Your goal:
In full and without alteration, print the entries.

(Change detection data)

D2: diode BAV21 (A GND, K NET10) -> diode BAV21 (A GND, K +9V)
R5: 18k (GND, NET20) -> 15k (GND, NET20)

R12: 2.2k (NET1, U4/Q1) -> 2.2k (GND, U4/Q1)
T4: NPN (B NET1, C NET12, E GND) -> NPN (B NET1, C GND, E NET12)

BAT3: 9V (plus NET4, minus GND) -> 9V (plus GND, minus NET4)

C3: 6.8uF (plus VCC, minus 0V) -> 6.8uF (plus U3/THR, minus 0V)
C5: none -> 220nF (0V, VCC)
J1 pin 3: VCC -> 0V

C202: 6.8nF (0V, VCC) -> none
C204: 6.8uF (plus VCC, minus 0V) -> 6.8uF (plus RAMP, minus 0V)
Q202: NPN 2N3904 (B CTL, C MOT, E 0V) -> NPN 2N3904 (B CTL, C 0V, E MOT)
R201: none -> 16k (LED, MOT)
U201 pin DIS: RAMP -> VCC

Task output:
D2: diode BAV21 (A GND, K NET10) -> diode BAV21 (A GND, K +9V)
R5: 18k (GND, NET20) -> 15k (GND, NET20)

R12: 2.2k (NET1, U4/Q1) -> 2.2k (GND, U4/Q1)
T4: NPN (B NET1, C NET12, E GND) -> NPN (B NET1, C GND, E NET12)

BAT3: 9V (plus NET4, minus GND) -> 9V (plus GND, minus NET4)

C3: 6.8uF (plus VCC, minus 0V) -> 6.8uF (plus U3/THR, minus 0V)
C5: none -> 220nF (0V, VCC)
J1 pin 3: VCC -> 0V

C202: 6.8nF (0V, VCC) -> none
C204: 6.8uF (plus VCC, minus 0V) -> 6.8uF (plus RAMP, minus 0V)
Q202: NPN 2N3904 (B CTL, C MOT, E 0V) -> NPN 2N3904 (B CTL, C 0V, E MOT)
R201: none -> 16k (LED, MOT)
U201 pin DIS: RAMP -> VCC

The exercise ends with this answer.